> What you should do
Your copy of the listing should match it exactly, only without pictures.

> Data extracts
──────

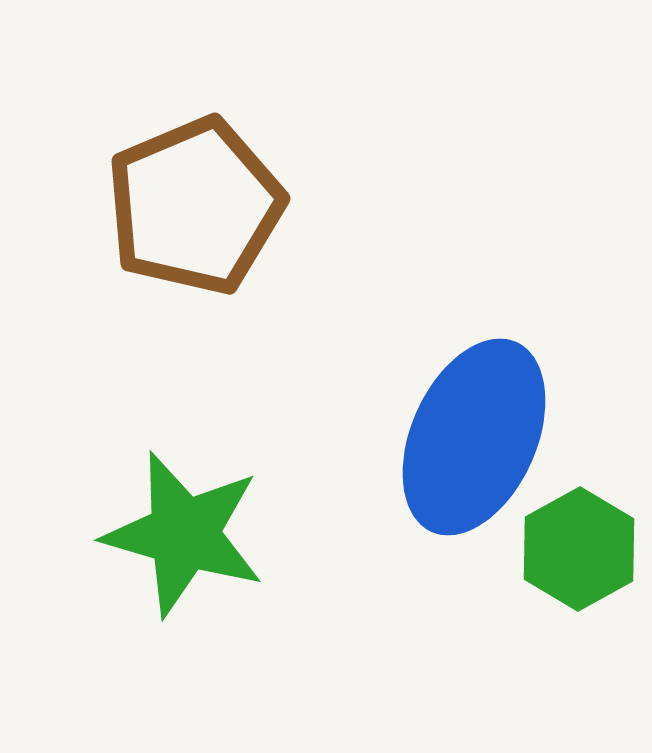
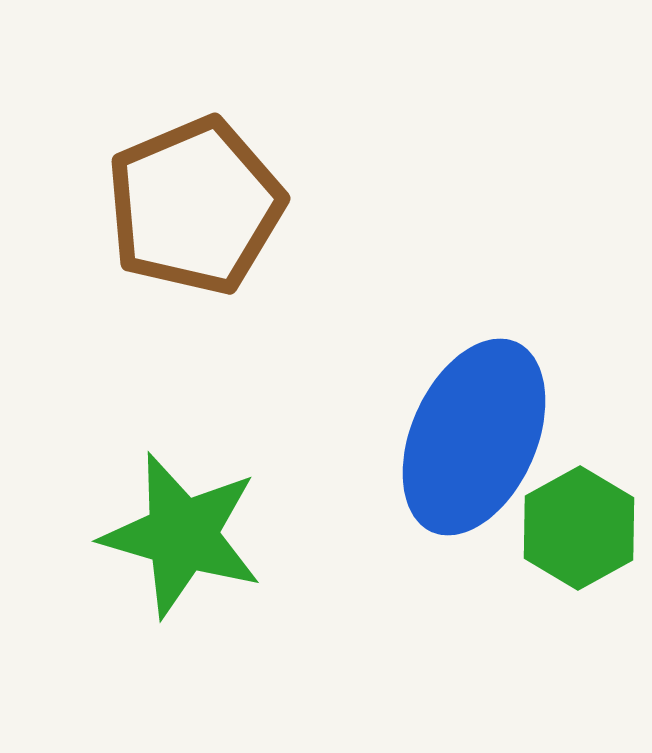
green star: moved 2 px left, 1 px down
green hexagon: moved 21 px up
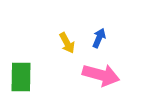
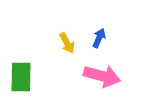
pink arrow: moved 1 px right, 1 px down
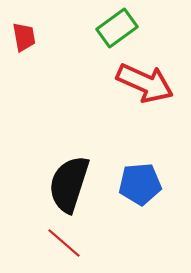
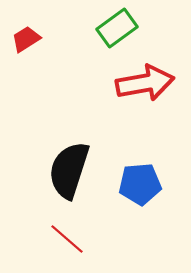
red trapezoid: moved 2 px right, 2 px down; rotated 112 degrees counterclockwise
red arrow: rotated 34 degrees counterclockwise
black semicircle: moved 14 px up
red line: moved 3 px right, 4 px up
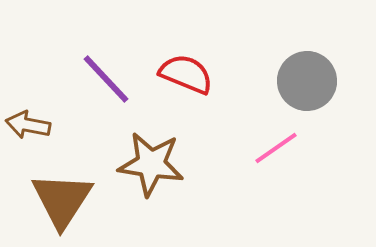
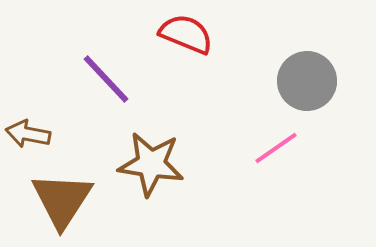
red semicircle: moved 40 px up
brown arrow: moved 9 px down
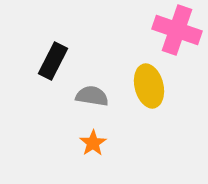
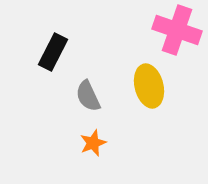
black rectangle: moved 9 px up
gray semicircle: moved 4 px left; rotated 124 degrees counterclockwise
orange star: rotated 12 degrees clockwise
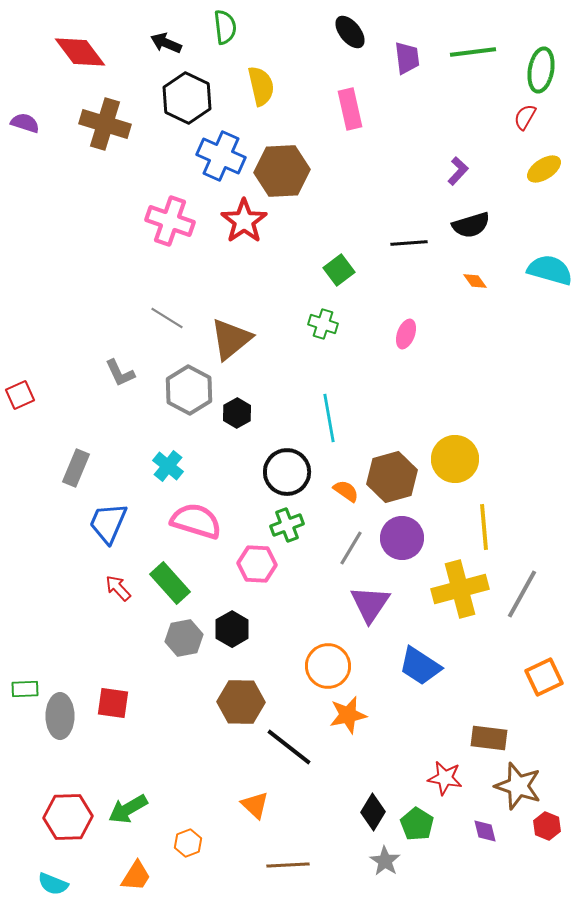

──────

> Final answer
green star: moved 2 px left, 1 px down
green hexagon: moved 21 px up
pink arrow: moved 1 px right, 1 px down
red trapezoid: moved 2 px right, 2 px down; rotated 112 degrees counterclockwise
red arrow: rotated 34 degrees counterclockwise
black semicircle: moved 14 px up
red line: moved 3 px right, 4 px up
red semicircle: moved 40 px up
brown arrow: moved 9 px down
black rectangle: moved 9 px up
gray semicircle: moved 4 px left; rotated 124 degrees counterclockwise
orange star: rotated 12 degrees clockwise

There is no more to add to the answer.